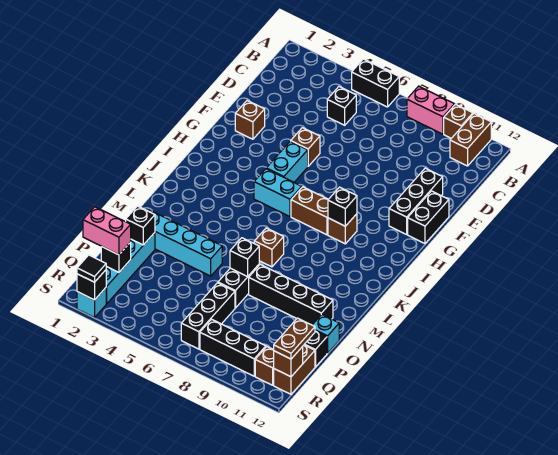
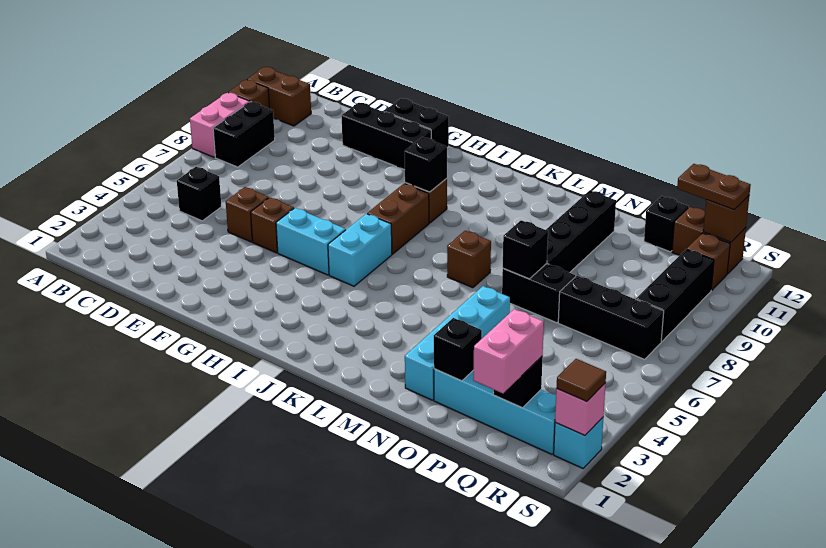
black brick A5:A6 level 1 -> black brick B8:B9 level 1
brown brick F2 level 1 -> brown brick E5 level 1
cyan brick O12 level 1 -> none
black brick S2 level 2 -> pink brick S2 level 2
black tile S2 level 3 -> brown tile S2 level 3

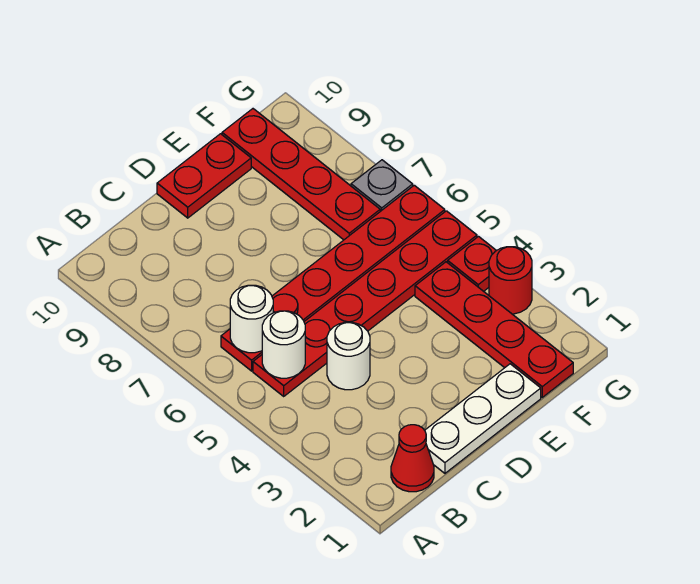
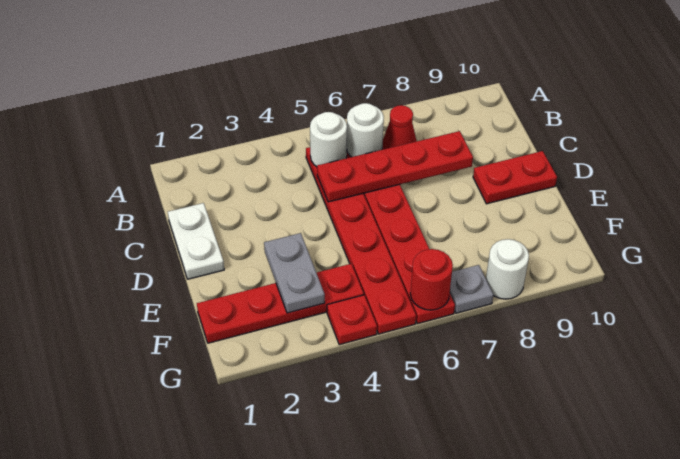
red cone B1 level 1 -> red cone B7 level 1
white plate C1:E1 level 1 -> white plate C1:D1 level 1
white round brick C4 level 1 -> white round brick G8 level 1
red plate D10:E10 level 1 -> red plate D9:D10 level 1
none -> grey plate E3:F3 level 2
red plate F7:F10 level 1 -> red plate C5:C8 level 2
red round brick G3 level 1 -> red round brick G6 level 2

○ ○ ○ ○ ○

(What to produce): What lines of the material above hold the string "none"? Please copy them.

(The answer):
cyan brick O12 level 1 -> none
none -> grey plate E3:F3 level 2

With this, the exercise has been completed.